▶ [Set task]: Write out all the records below again, substituting "term" for every "word". Keep everything else the same.

▶ [Data records]:
++++++++
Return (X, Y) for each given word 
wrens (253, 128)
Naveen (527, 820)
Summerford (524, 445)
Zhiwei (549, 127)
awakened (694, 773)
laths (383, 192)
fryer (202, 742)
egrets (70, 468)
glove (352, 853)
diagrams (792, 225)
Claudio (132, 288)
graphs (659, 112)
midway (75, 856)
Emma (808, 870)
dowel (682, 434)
++++++++
▶ [Answer for this exercise]:
Return (X, Y) for each given term 
wrens (253, 128)
Naveen (527, 820)
Summerford (524, 445)
Zhiwei (549, 127)
awakened (694, 773)
laths (383, 192)
fryer (202, 742)
egrets (70, 468)
glove (352, 853)
diagrams (792, 225)
Claudio (132, 288)
graphs (659, 112)
midway (75, 856)
Emma (808, 870)
dowel (682, 434)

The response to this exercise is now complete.